Task:
With pictures left out, copy exactly every line from the one containing "yellow egg: 4 -> 5" through the end of the material.

Available data:
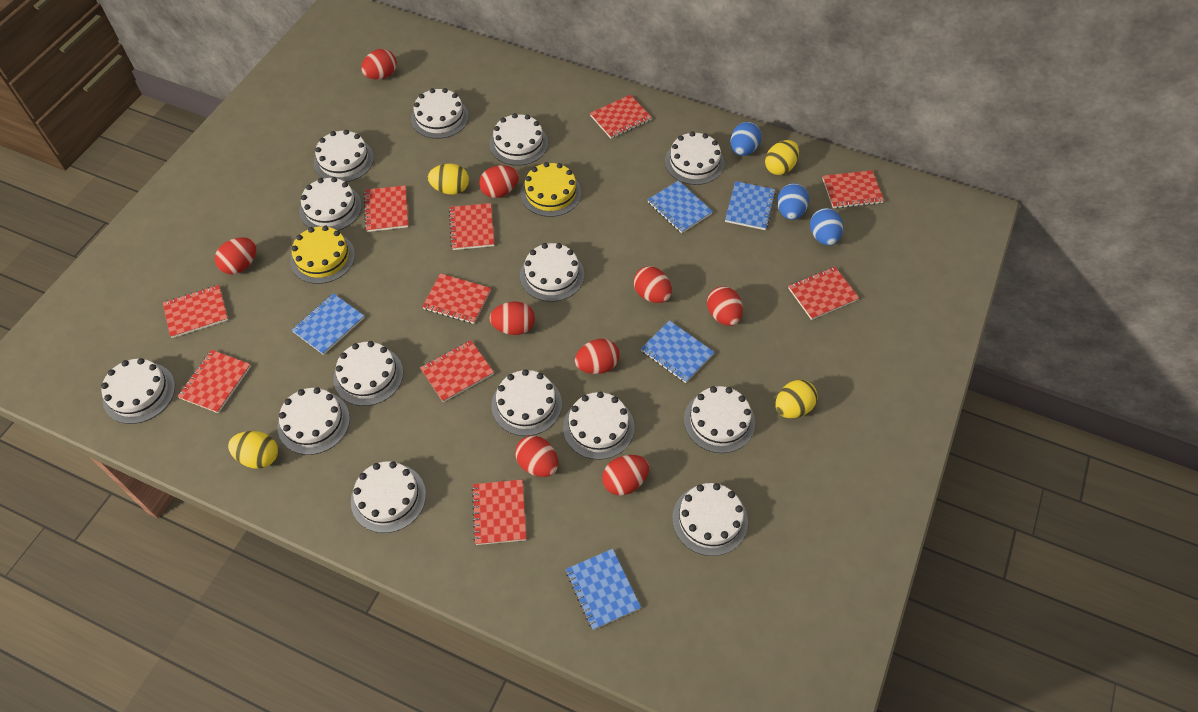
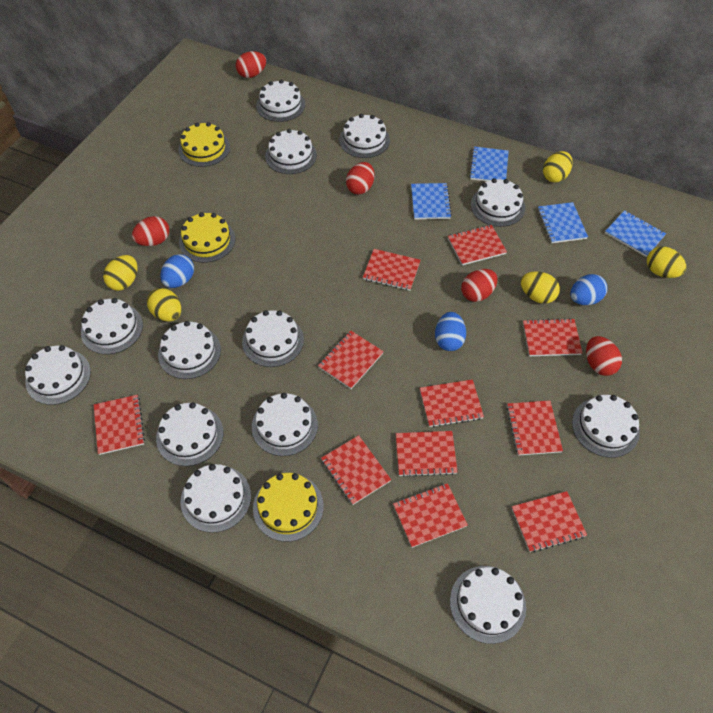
blue notebook: 5 -> 4
red egg: 9 -> 5
red notebook: 10 -> 11
white cake: 14 -> 13
yellow cake: 2 -> 3
yellow egg: 4 -> 5

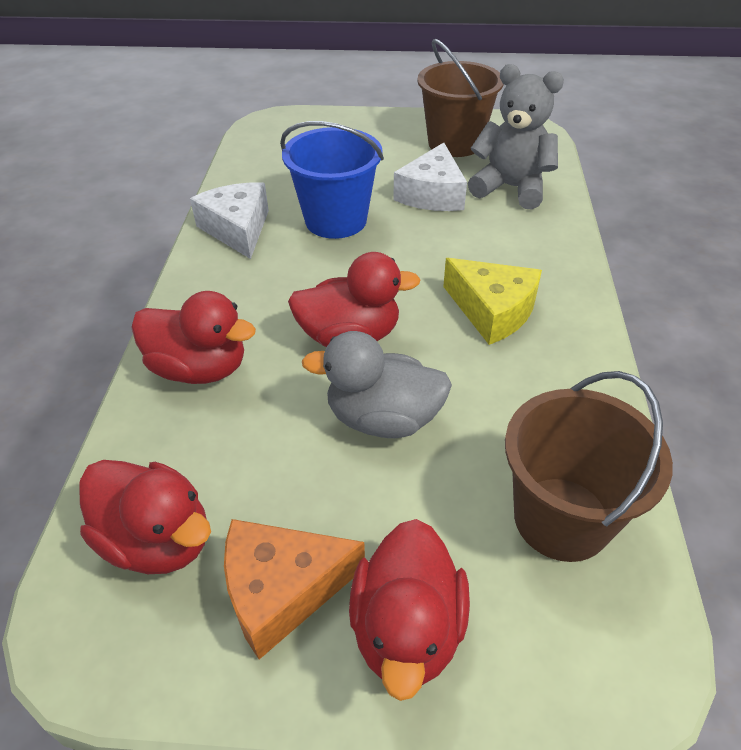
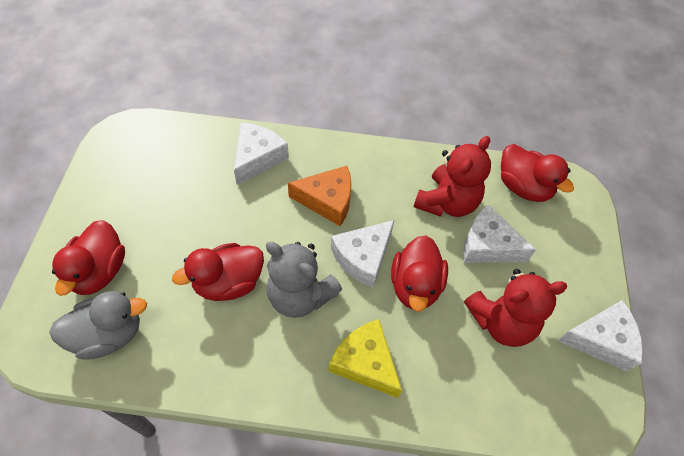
blue bucket: 1 -> 0
brown bucket: 2 -> 0
red teddy bear: 0 -> 2
white cheese: 2 -> 4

Reply to the task:
yellow egg: 4 -> 5

blue bucket: 1 -> 0
brown bucket: 2 -> 0
red teddy bear: 0 -> 2
white cheese: 2 -> 4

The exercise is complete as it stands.